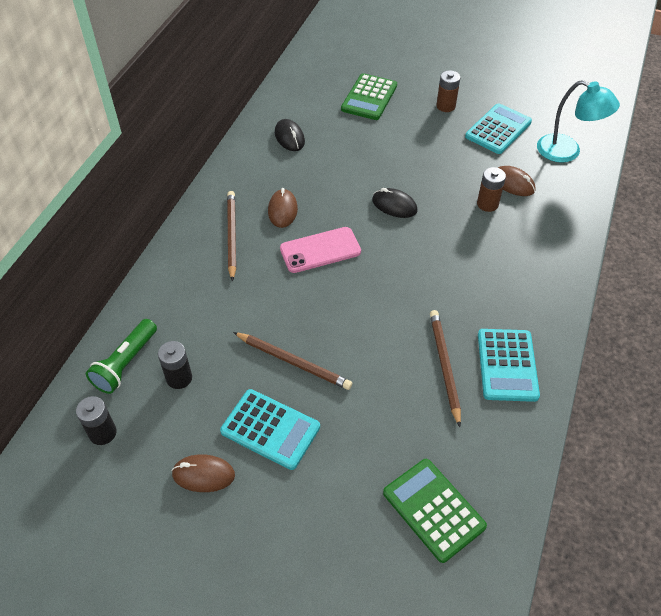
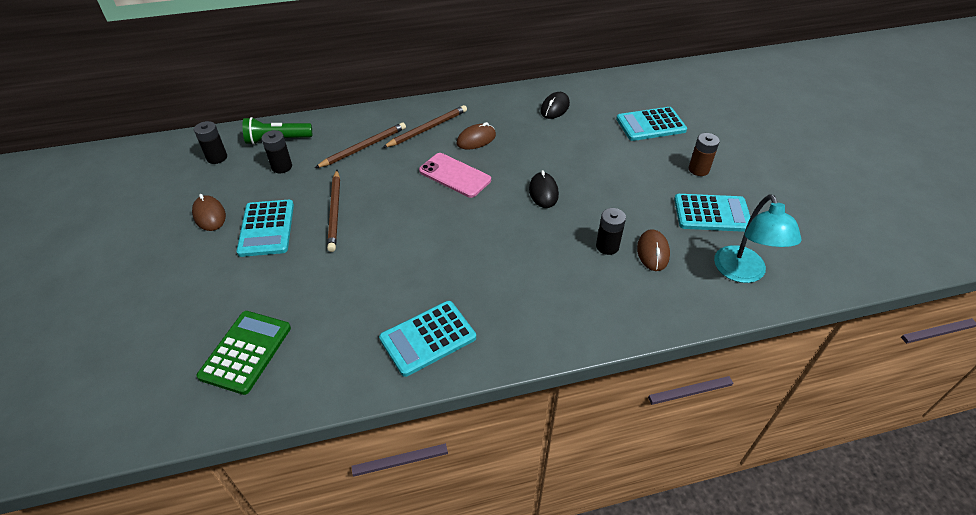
camera: 55 degrees right, 5 degrees down
(369, 97) = (650, 125): green calculator -> turquoise calculator
(444, 366) = (395, 297): brown pencil -> brown pencil (363, 147)
(487, 204) = (607, 246): brown battery -> black battery

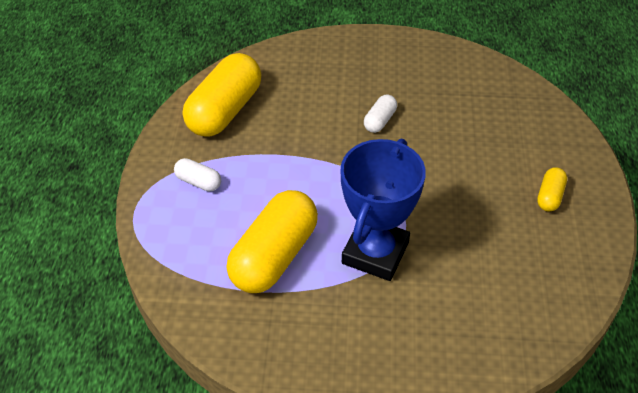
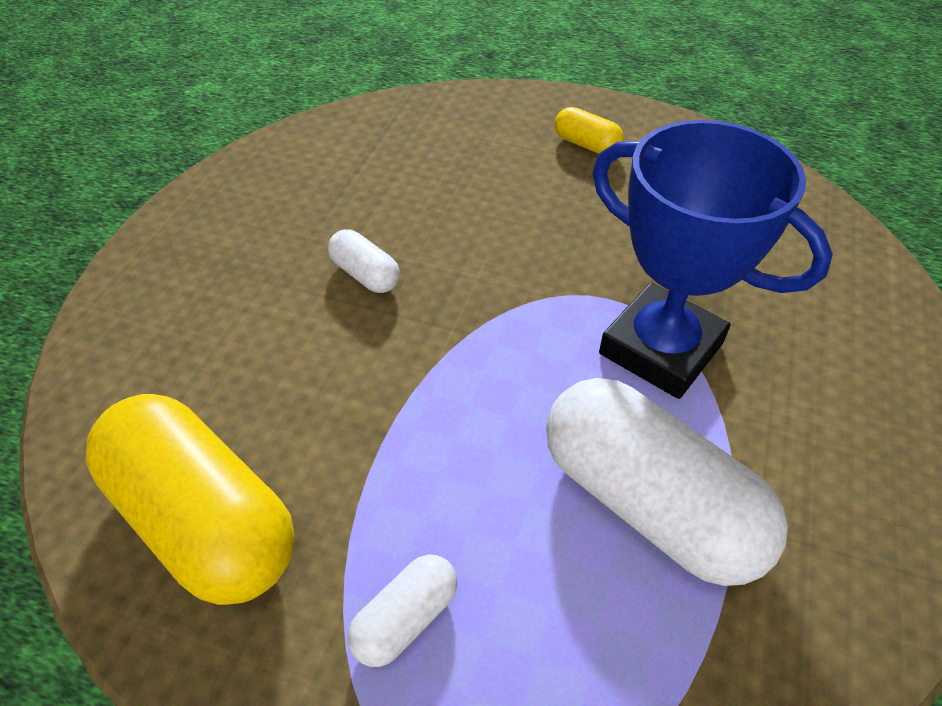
camera: 75 degrees left, 0 degrees up
(274, 256) = (647, 503): yellow capsule -> white capsule

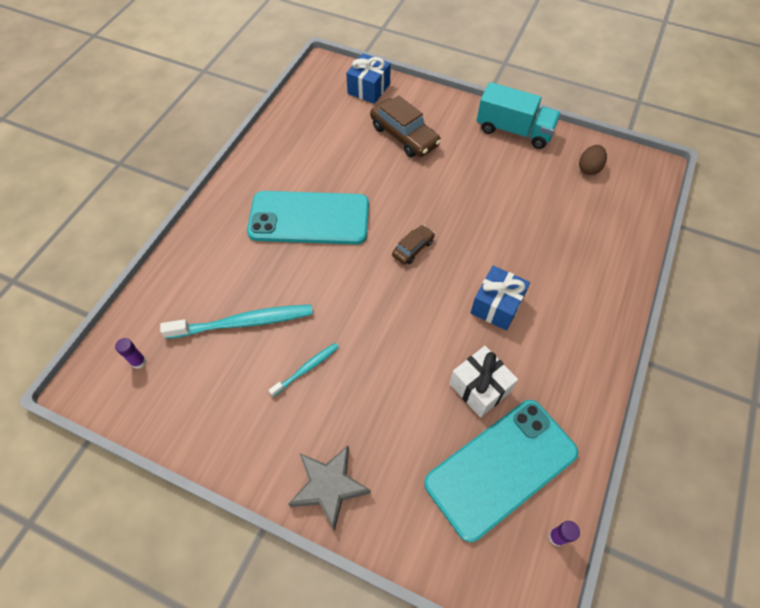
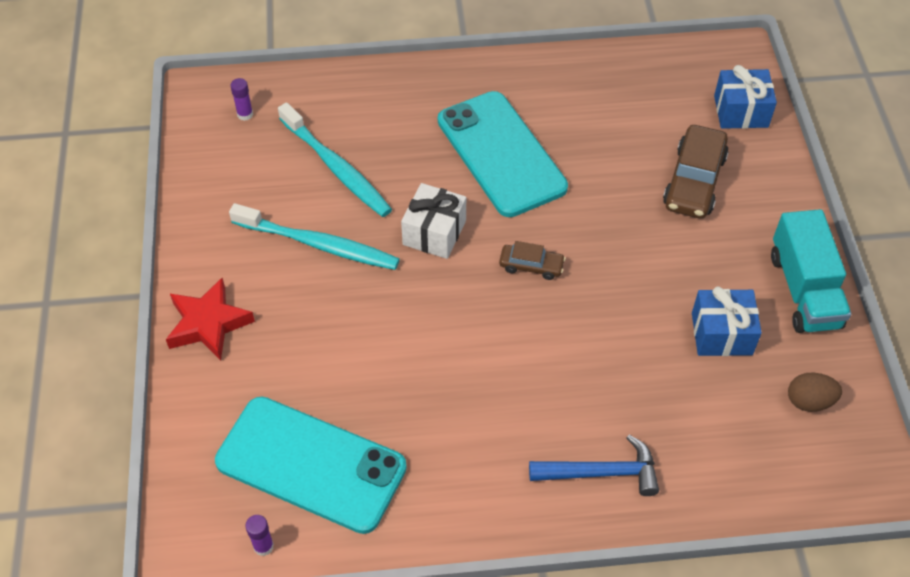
camera: 60 degrees right, 5 degrees down
(306, 369) = (318, 244): turquoise toothbrush -> turquoise toothbrush, size x1.86
(329, 486) = (208, 324): grey star -> red star
(479, 388) = (392, 407): white gift -> white gift (434, 232)
(496, 306) = (510, 381): blue gift -> blue gift (721, 334)
(590, 291) = (601, 473): none -> blue hammer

**Work item**
Retype word for word the lines running from the line containing "(306, 369) = (318, 244): turquoise" to the end of the listing, and only those.

**Problem solution**
(306, 369) = (318, 244): turquoise toothbrush -> turquoise toothbrush, size x1.86
(329, 486) = (208, 324): grey star -> red star
(479, 388) = (392, 407): white gift -> white gift (434, 232)
(496, 306) = (510, 381): blue gift -> blue gift (721, 334)
(590, 291) = (601, 473): none -> blue hammer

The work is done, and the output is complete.